Your task> Every record should be written out exactly, with the pictures left out.

Collected data entries:
_ _ _

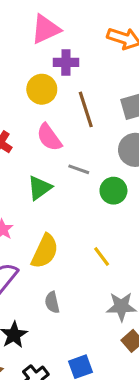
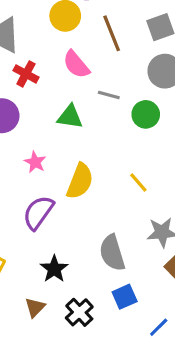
green triangle: (40, 188) -> (70, 117), turned 48
gray semicircle: (52, 302) -> (112, 253), moved, size x1.6

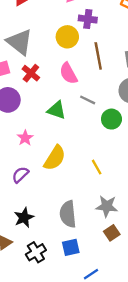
purple semicircle: (38, 213) -> (20, 175), size x0.7

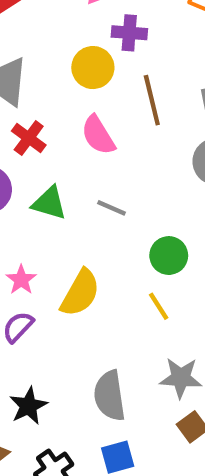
gray line: (88, 100) -> (111, 208), moved
green triangle: (57, 110) -> (49, 203), moved
green circle: (111, 119) -> (169, 256), moved
pink star: (25, 138) -> (21, 280), moved

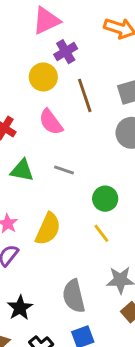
purple cross: (129, 33) -> (66, 52), turned -30

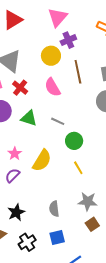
pink triangle: (46, 21) -> (58, 17), turned -30
green circle: (105, 199) -> (74, 141), moved
gray semicircle: (74, 296) -> (54, 209), size x0.7

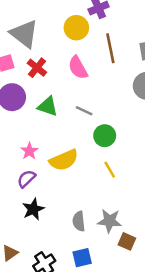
yellow semicircle: (42, 161) -> (64, 160), turned 35
gray star: (88, 201) -> (110, 221), moved
black star: (16, 212) -> (33, 209), moved
brown square: (92, 224) -> (127, 241), turned -32

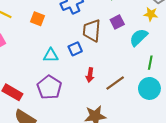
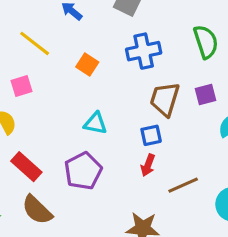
blue square: (75, 49) -> (151, 135), moved

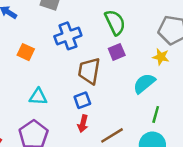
purple square: (205, 94) -> (117, 52), moved

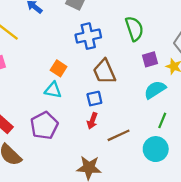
orange square: (26, 52) -> (59, 68), moved
purple square: (117, 52) -> (150, 59), moved
brown trapezoid: (89, 71) -> (104, 72), turned -40

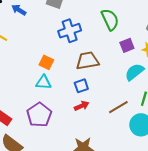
brown trapezoid: (104, 72) -> (87, 61), turned 110
red arrow: (92, 121) -> (82, 106), turned -128
brown line: (119, 135) -> (118, 107), moved

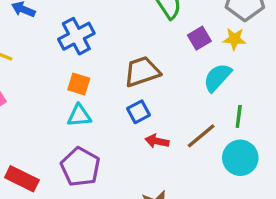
blue cross: (70, 31) -> (76, 36), moved
red arrow: (82, 106) -> (157, 141), moved, turned -136

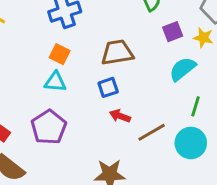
brown line: (201, 136) -> (152, 132), moved

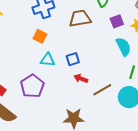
brown trapezoid: (117, 53) -> (80, 18), moved
cyan semicircle: (183, 69) -> (123, 47), turned 102
cyan triangle: (55, 82) -> (48, 60), moved

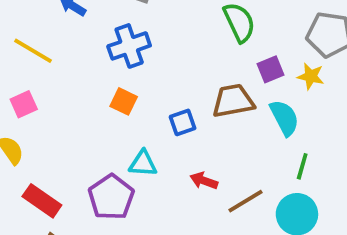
brown trapezoid: (80, 18) -> (233, 101), moved
blue square: (73, 59) -> (183, 122), moved
cyan triangle: (48, 60) -> (143, 164), moved

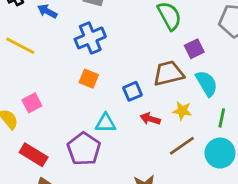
yellow star: (311, 76) -> (182, 111), moved
pink square: (24, 104) -> (32, 103), moved
red arrow: (204, 181) -> (150, 119), moved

_ _ _

Answer area>
green triangle: (40, 188) -> (70, 117), turned 48
gray semicircle: (52, 302) -> (112, 253), moved, size x1.6

purple semicircle: (38, 213) -> (20, 175), size x0.7

gray line: (88, 100) -> (111, 208), moved
green triangle: (57, 110) -> (49, 203), moved
green circle: (111, 119) -> (169, 256), moved
pink star: (25, 138) -> (21, 280), moved

purple cross: (129, 33) -> (66, 52), turned -30

pink triangle: (46, 21) -> (58, 17), turned -30
green circle: (105, 199) -> (74, 141), moved
gray semicircle: (74, 296) -> (54, 209), size x0.7

yellow semicircle: (42, 161) -> (64, 160), turned 35
gray star: (88, 201) -> (110, 221), moved
black star: (16, 212) -> (33, 209), moved
brown square: (92, 224) -> (127, 241), turned -32

blue square: (75, 49) -> (151, 135), moved

purple square: (205, 94) -> (117, 52), moved

orange square: (26, 52) -> (59, 68), moved
purple square: (117, 52) -> (150, 59), moved
brown trapezoid: (89, 71) -> (104, 72), turned -40

brown trapezoid: (104, 72) -> (87, 61), turned 110
red arrow: (92, 121) -> (82, 106), turned -128
brown line: (119, 135) -> (118, 107), moved

blue cross: (70, 31) -> (76, 36), moved
red arrow: (82, 106) -> (157, 141), moved, turned -136

brown line: (201, 136) -> (152, 132), moved

brown trapezoid: (117, 53) -> (80, 18), moved
cyan semicircle: (183, 69) -> (123, 47), turned 102
cyan triangle: (55, 82) -> (48, 60), moved

brown trapezoid: (80, 18) -> (233, 101), moved
blue square: (73, 59) -> (183, 122), moved
cyan triangle: (48, 60) -> (143, 164), moved

yellow star: (311, 76) -> (182, 111), moved
pink square: (24, 104) -> (32, 103), moved
red arrow: (204, 181) -> (150, 119), moved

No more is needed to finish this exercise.